## Work required:
The material below includes pictures; leave them out and return only the lines between the line containing "R3: 22k (N8, U2/PA2) -> 22k (GND, U2/PA2)" and the line containing "CN2 pin 2: GND -> N23", inclusive, word for word.

___

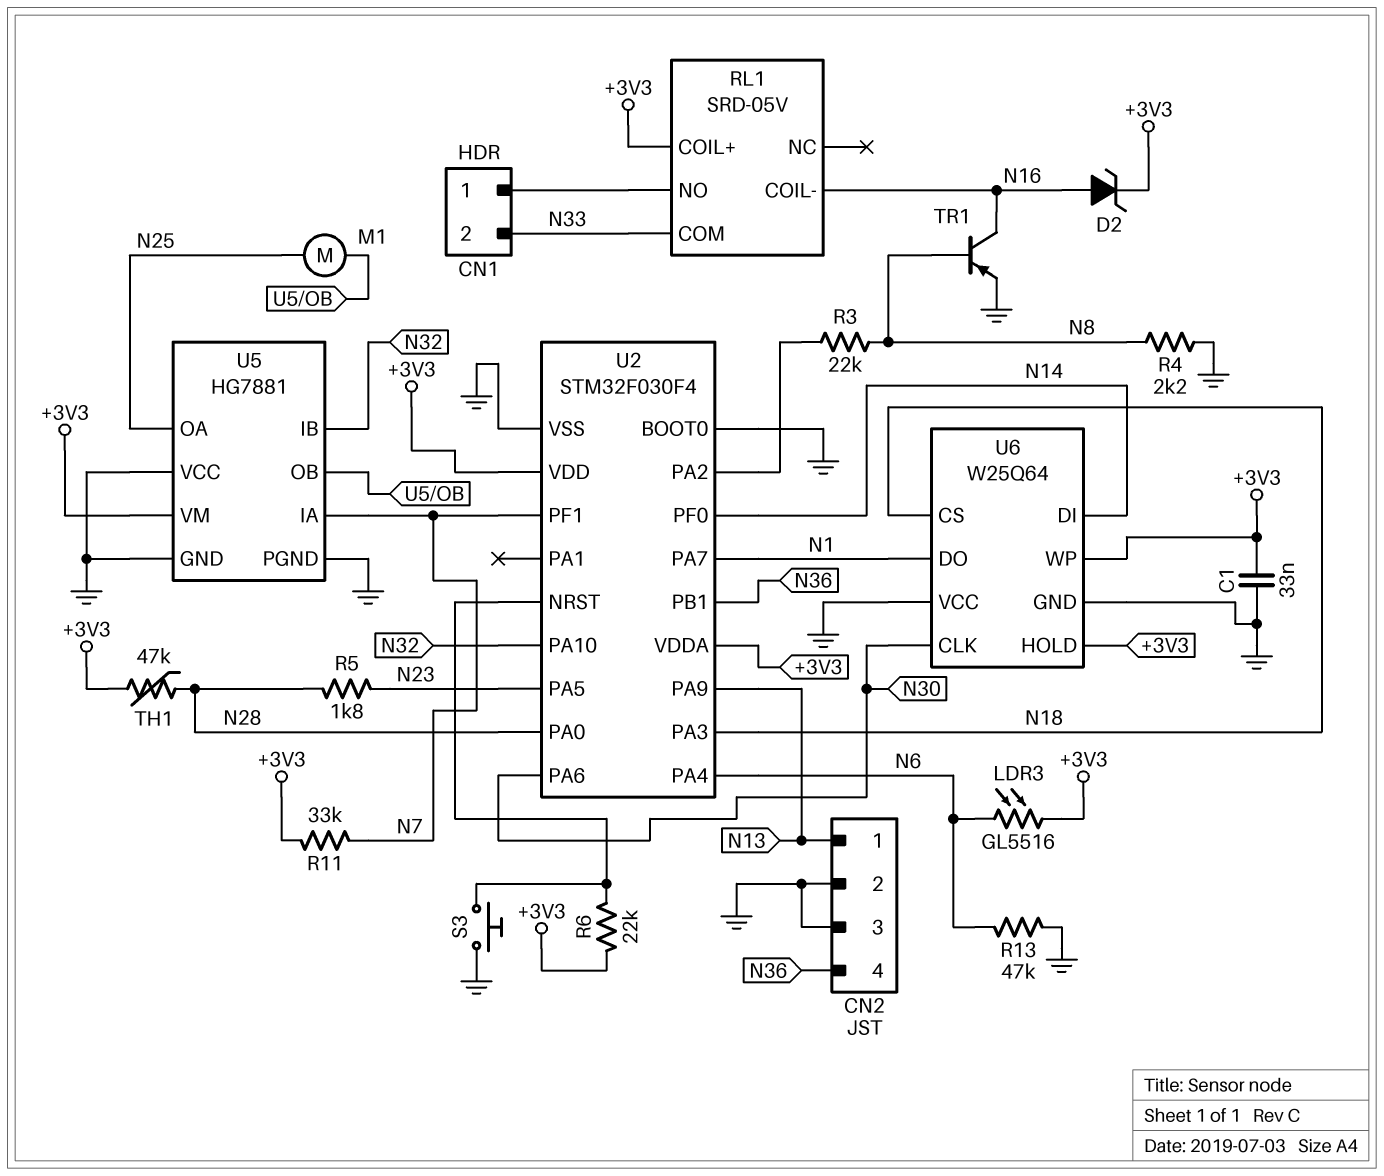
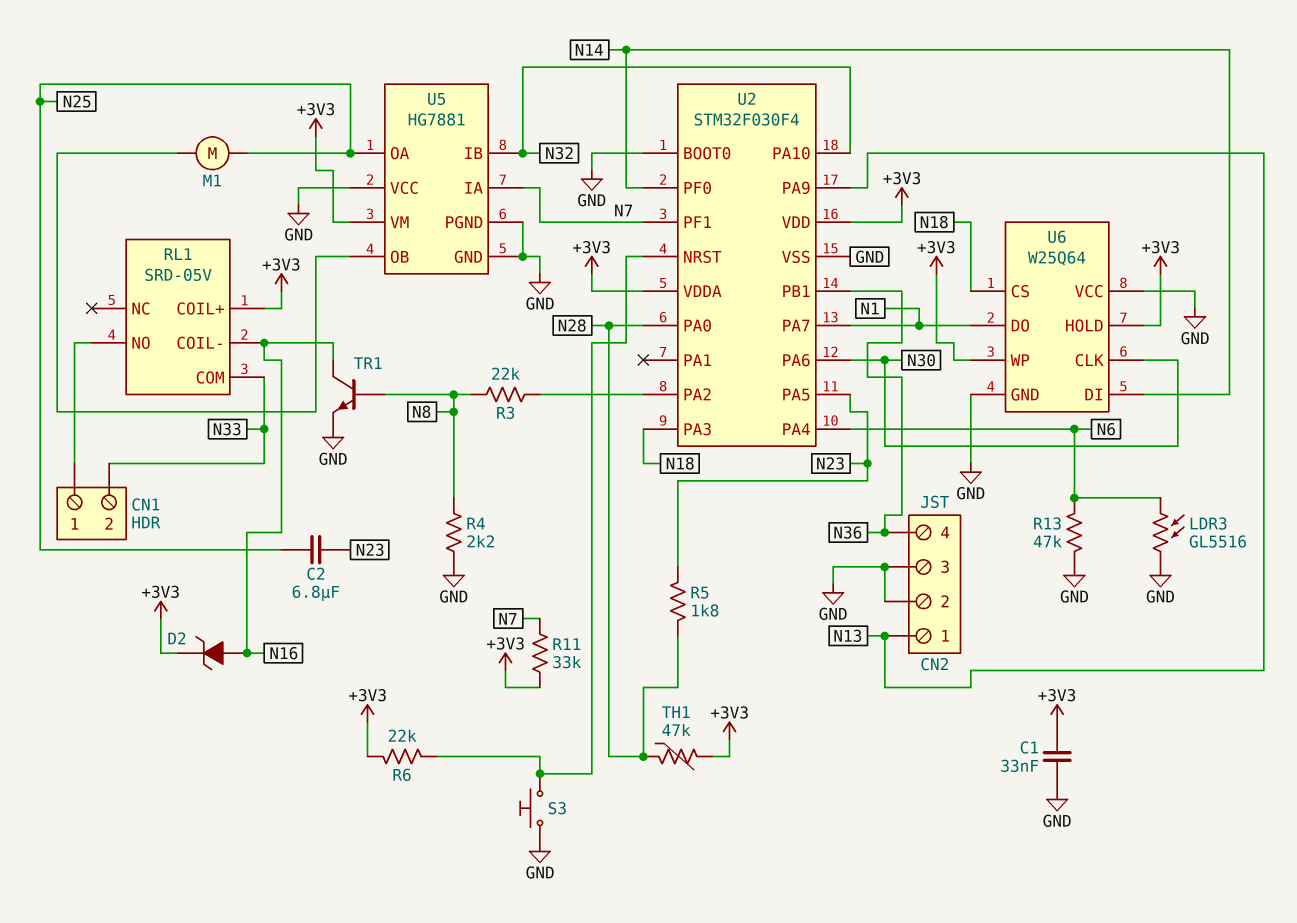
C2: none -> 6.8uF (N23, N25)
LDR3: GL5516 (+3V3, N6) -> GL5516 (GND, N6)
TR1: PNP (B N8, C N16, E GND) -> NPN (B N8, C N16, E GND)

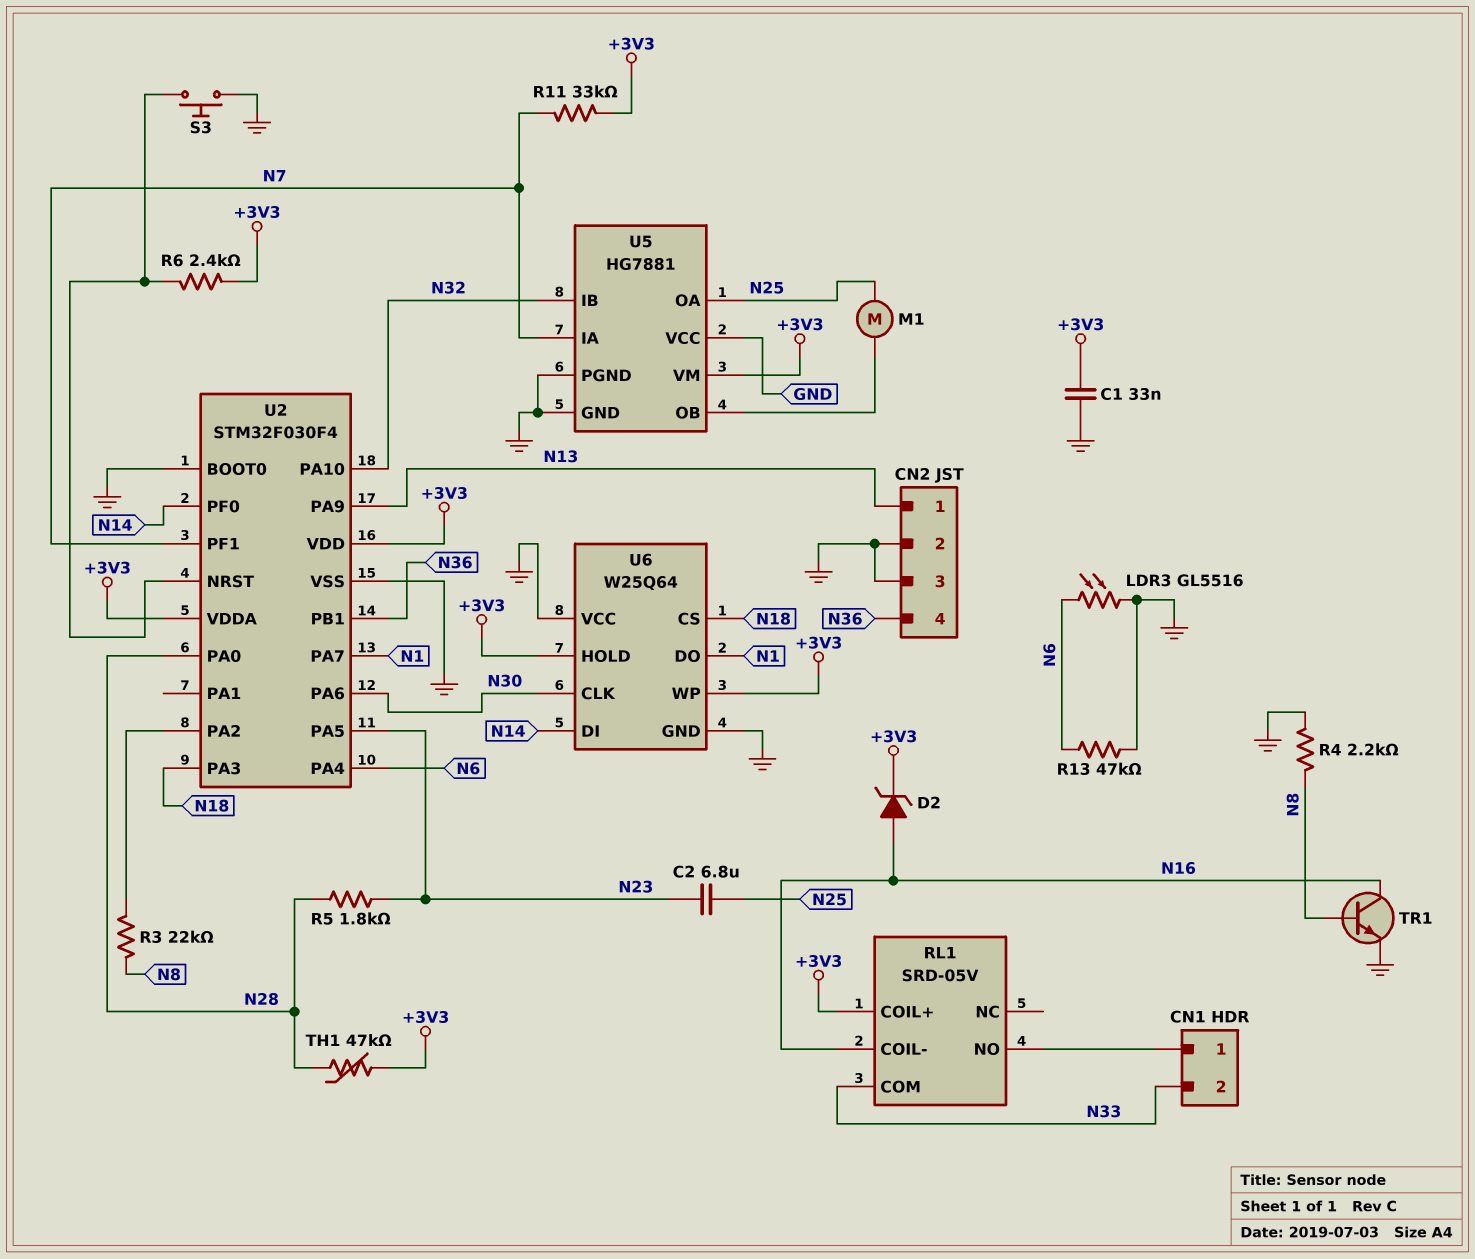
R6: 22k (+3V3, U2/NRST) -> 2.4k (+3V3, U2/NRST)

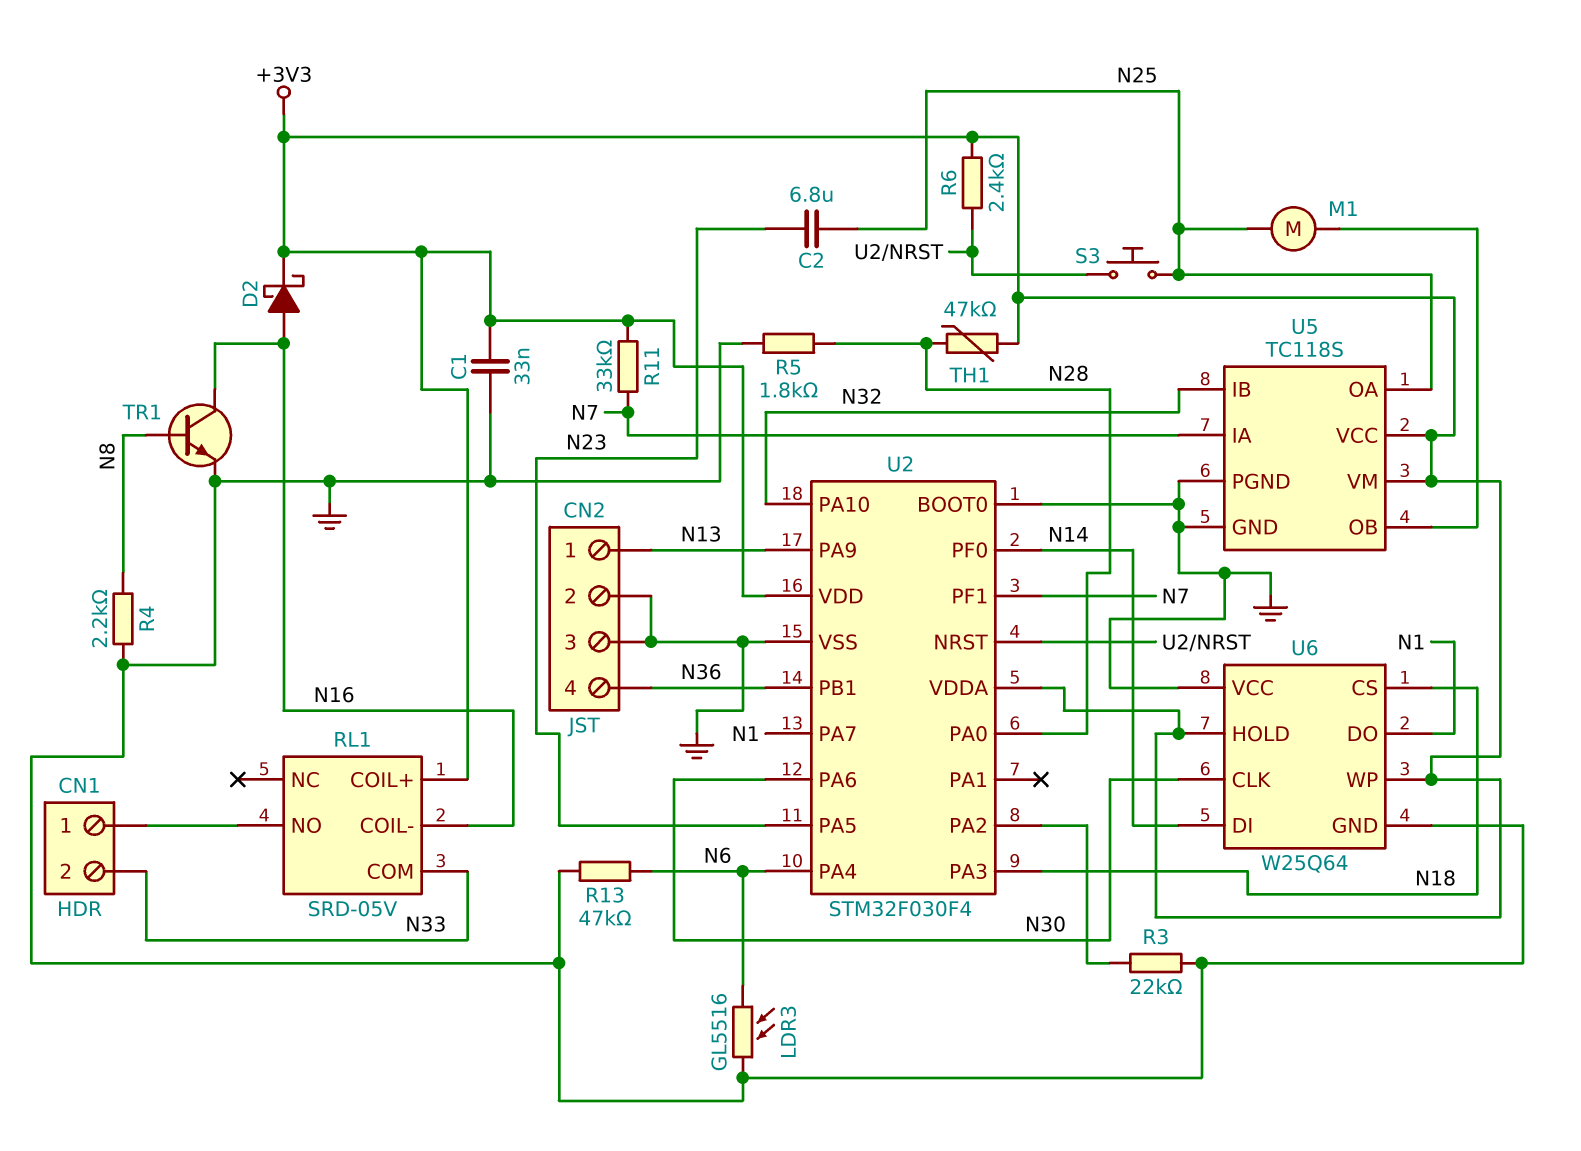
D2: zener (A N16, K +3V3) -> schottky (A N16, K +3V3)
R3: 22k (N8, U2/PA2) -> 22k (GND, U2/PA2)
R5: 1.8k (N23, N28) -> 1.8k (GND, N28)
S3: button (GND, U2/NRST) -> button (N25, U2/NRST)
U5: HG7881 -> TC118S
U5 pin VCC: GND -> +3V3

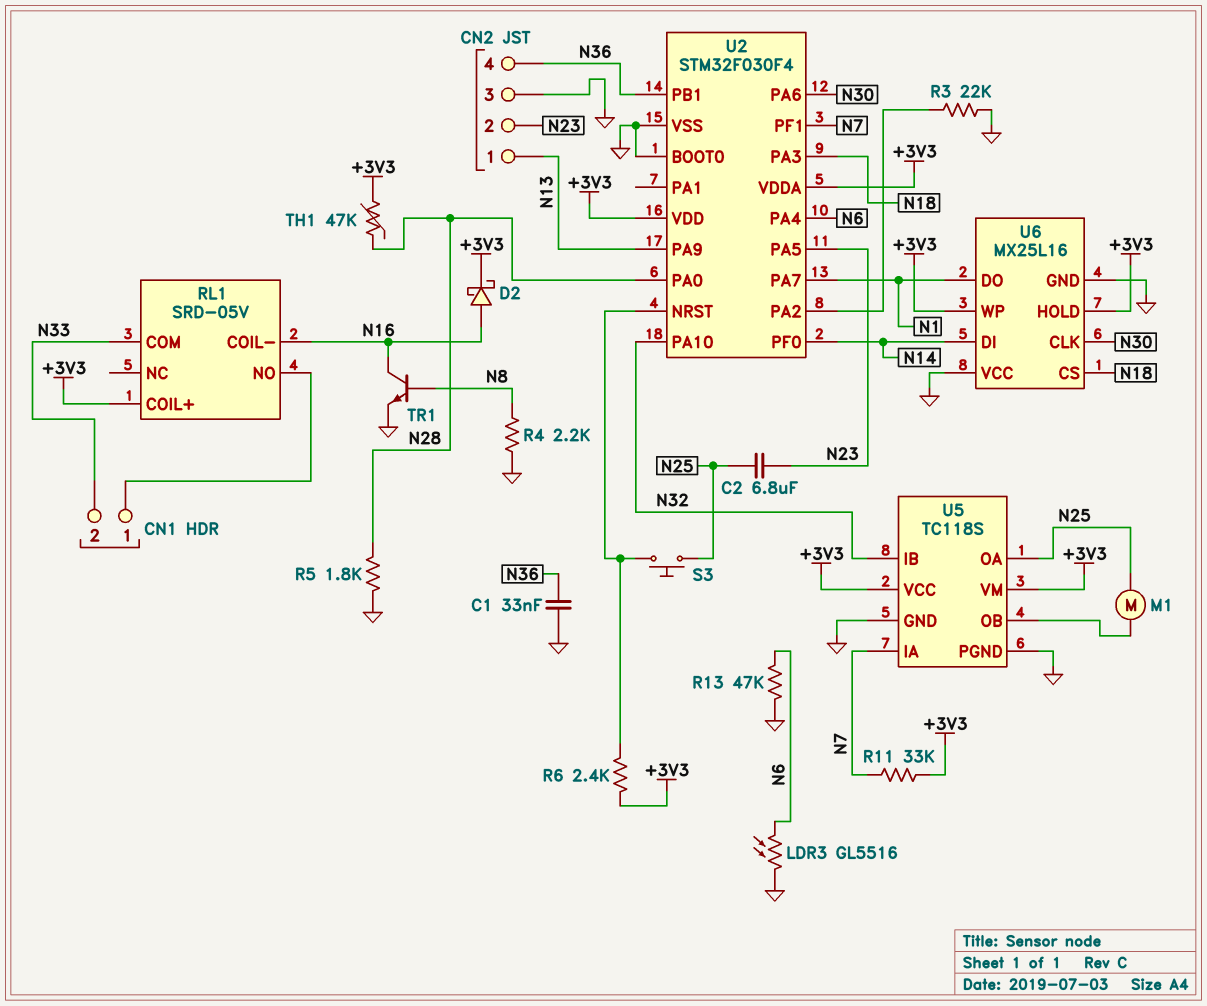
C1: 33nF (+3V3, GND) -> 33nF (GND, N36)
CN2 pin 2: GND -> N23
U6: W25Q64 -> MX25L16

___

## Task answer:
R3: 22k (N8, U2/PA2) -> 22k (GND, U2/PA2)
R5: 1.8k (N23, N28) -> 1.8k (GND, N28)
S3: button (GND, U2/NRST) -> button (N25, U2/NRST)
U5: HG7881 -> TC118S
U5 pin VCC: GND -> +3V3

C1: 33nF (+3V3, GND) -> 33nF (GND, N36)
CN2 pin 2: GND -> N23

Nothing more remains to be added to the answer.